• _TASK REQUIREMENTS_
Beneath this instruction is a block of data; output from it exactly the lines that run from the one containing "U104: OR 74HC32" through the one containing "D3: diode 1N4001", inclusive.

• _DATA SHOWN_
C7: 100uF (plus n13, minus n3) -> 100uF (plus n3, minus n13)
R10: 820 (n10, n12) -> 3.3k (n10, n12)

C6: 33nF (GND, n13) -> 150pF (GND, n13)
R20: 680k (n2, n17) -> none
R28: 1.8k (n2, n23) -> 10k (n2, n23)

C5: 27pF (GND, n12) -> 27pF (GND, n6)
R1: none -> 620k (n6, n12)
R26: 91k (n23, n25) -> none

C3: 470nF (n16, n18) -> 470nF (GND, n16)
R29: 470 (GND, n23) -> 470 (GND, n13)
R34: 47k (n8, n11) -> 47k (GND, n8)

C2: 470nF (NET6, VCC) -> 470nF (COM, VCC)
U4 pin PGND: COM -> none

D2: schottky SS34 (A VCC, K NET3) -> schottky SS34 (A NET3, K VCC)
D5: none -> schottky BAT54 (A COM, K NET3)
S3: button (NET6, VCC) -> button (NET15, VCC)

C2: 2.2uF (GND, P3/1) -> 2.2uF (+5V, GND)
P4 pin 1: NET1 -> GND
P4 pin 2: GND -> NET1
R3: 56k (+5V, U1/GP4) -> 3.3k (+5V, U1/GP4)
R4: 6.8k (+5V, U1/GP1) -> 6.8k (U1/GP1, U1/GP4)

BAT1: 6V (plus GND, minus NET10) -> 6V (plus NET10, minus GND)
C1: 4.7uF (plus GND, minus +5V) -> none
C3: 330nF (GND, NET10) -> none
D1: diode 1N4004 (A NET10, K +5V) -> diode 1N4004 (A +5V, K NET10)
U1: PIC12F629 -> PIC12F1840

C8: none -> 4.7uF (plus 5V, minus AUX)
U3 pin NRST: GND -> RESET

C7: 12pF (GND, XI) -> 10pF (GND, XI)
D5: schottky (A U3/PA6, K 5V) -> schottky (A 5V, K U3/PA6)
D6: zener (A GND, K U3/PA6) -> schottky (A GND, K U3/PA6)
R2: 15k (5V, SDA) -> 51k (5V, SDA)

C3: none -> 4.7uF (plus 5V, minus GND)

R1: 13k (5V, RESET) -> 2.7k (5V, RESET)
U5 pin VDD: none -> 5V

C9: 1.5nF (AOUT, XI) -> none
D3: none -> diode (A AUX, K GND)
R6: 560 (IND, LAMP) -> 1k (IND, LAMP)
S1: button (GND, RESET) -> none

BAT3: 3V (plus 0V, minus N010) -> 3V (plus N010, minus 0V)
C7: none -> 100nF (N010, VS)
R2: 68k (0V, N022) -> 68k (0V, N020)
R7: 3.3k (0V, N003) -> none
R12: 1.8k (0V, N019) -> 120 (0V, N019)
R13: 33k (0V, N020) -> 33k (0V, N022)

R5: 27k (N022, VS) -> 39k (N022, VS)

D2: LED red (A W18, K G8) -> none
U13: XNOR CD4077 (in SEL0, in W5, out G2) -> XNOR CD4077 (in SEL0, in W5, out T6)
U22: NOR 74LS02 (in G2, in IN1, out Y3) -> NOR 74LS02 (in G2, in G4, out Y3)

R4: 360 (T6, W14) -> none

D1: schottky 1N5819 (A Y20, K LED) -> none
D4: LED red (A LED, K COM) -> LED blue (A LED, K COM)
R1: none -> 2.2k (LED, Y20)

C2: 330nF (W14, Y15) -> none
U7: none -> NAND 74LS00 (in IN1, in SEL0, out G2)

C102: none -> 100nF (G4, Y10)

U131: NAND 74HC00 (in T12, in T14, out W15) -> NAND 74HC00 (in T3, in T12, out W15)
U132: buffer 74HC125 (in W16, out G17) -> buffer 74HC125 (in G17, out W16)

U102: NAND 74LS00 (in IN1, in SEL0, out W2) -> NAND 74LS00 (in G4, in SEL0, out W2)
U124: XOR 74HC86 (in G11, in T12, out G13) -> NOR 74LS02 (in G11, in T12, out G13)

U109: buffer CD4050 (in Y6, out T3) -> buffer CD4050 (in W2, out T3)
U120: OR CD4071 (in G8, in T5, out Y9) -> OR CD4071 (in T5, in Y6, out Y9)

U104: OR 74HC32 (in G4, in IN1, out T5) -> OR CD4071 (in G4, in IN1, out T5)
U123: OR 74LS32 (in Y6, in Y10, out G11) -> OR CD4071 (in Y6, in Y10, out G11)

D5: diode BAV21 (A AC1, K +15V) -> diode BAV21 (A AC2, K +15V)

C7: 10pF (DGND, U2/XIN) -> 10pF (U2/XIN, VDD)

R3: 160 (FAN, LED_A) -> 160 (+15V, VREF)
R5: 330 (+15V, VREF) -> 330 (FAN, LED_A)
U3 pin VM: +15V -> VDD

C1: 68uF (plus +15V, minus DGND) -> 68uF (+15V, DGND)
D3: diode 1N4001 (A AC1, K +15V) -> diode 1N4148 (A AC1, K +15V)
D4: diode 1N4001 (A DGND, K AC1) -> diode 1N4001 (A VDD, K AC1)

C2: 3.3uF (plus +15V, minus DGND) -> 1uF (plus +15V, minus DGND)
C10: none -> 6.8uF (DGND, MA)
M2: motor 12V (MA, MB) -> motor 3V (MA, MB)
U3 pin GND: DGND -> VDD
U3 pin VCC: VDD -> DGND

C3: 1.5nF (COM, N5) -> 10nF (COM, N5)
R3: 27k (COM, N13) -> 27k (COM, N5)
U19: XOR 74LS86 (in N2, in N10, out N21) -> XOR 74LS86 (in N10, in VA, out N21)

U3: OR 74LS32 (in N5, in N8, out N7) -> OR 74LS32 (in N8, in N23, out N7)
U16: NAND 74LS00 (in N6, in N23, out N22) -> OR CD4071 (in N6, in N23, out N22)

• _WRITTEN SOLUTION_
U104: OR 74HC32 (in G4, in IN1, out T5) -> OR CD4071 (in G4, in IN1, out T5)
U123: OR 74LS32 (in Y6, in Y10, out G11) -> OR CD4071 (in Y6, in Y10, out G11)

D5: diode BAV21 (A AC1, K +15V) -> diode BAV21 (A AC2, K +15V)

C7: 10pF (DGND, U2/XIN) -> 10pF (U2/XIN, VDD)

R3: 160 (FAN, LED_A) -> 160 (+15V, VREF)
R5: 330 (+15V, VREF) -> 330 (FAN, LED_A)
U3 pin VM: +15V -> VDD

C1: 68uF (plus +15V, minus DGND) -> 68uF (+15V, DGND)
D3: diode 1N4001 (A AC1, K +15V) -> diode 1N4148 (A AC1, K +15V)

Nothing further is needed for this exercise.